─── Exercise input ───

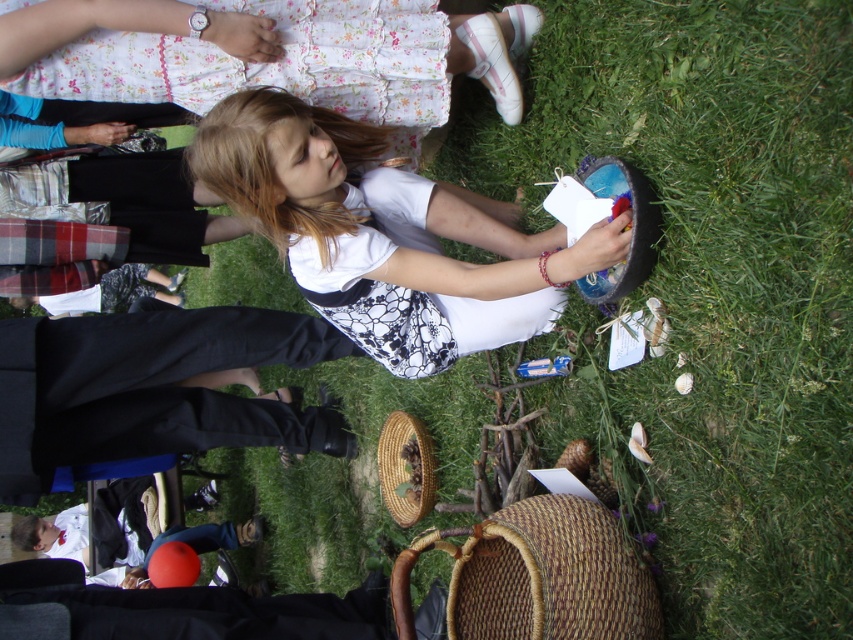
Is point (375, 296) farther from camera compared to point (397, 522)?

No, (375, 296) is closer to viewer.

Locate an element on the screen. This screenshot has width=853, height=640. white lace dress at center is located at coordinates (384, 236).

Between brown woven picnic basket at lower center and woven brown picnic basket at lower center, which one has less height?

brown woven picnic basket at lower center is shorter.

Between brown woven picnic basket at lower center and woven brown picnic basket at lower center, which one has more height?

───

Please turn every line from the start of the records through the line containing "Locate an element", inclusive, into a JSON list of strings with one string per line. Skip blank lines, and leave the pictures out.

[
  "Is point (375, 296) farther from camera compared to point (397, 522)?",
  "No, (375, 296) is closer to viewer.",
  "Locate an element on the screen. This screenshot has width=853, height=640. white lace dress at center is located at coordinates (384, 236)."
]